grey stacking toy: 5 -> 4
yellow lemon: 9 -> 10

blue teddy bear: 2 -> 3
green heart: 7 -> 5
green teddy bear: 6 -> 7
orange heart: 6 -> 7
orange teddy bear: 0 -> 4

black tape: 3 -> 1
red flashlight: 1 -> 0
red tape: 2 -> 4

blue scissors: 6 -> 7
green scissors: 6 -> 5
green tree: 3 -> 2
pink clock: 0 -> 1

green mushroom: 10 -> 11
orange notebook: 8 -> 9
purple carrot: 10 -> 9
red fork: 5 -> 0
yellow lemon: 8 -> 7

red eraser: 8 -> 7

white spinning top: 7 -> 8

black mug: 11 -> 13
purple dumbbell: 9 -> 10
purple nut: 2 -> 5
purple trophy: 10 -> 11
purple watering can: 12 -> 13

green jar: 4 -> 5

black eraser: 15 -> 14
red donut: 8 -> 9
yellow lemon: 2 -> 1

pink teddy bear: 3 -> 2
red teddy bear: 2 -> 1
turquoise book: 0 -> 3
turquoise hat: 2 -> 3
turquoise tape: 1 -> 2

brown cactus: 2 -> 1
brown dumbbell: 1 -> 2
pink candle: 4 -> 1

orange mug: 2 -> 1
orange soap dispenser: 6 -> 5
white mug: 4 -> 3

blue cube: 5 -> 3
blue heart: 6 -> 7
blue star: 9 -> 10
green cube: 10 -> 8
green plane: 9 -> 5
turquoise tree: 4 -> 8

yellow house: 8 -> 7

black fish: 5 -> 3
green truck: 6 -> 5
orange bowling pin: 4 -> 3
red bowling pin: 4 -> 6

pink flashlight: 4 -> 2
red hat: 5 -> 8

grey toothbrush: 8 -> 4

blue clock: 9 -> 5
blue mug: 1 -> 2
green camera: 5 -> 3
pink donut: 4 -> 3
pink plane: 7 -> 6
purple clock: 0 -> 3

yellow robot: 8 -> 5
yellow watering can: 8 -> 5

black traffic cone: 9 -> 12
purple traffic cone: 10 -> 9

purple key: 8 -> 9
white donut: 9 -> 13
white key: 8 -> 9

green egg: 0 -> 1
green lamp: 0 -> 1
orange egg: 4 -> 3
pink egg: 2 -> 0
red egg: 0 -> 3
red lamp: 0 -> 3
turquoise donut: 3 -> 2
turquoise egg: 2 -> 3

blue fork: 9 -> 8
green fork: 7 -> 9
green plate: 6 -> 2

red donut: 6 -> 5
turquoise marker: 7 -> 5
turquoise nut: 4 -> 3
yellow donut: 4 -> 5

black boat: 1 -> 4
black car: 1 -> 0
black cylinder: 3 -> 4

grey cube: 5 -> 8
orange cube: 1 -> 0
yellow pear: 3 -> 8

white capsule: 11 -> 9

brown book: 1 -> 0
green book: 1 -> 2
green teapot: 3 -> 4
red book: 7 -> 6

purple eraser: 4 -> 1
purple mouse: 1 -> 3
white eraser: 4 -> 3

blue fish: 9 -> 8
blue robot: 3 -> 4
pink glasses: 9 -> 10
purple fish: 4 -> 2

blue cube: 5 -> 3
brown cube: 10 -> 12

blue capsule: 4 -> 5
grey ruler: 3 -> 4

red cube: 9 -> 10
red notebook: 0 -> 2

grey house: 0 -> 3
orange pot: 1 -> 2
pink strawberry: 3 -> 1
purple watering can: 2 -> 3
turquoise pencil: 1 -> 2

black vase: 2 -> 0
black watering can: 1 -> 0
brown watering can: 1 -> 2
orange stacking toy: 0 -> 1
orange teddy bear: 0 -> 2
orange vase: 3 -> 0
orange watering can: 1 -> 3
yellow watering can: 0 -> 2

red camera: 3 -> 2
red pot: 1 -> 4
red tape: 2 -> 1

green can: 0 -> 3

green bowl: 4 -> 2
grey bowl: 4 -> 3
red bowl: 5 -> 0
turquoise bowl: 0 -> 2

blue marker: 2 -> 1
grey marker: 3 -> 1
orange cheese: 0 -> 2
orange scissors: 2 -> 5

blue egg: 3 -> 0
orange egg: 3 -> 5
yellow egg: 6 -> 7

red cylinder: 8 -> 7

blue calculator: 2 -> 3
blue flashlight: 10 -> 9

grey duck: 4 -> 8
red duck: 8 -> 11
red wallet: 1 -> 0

**Your task**
Return each line from the material that includes the string "watering".

**Written response**
purple watering can: 12 -> 13
yellow watering can: 8 -> 5
purple watering can: 2 -> 3
black watering can: 1 -> 0
brown watering can: 1 -> 2
orange watering can: 1 -> 3
yellow watering can: 0 -> 2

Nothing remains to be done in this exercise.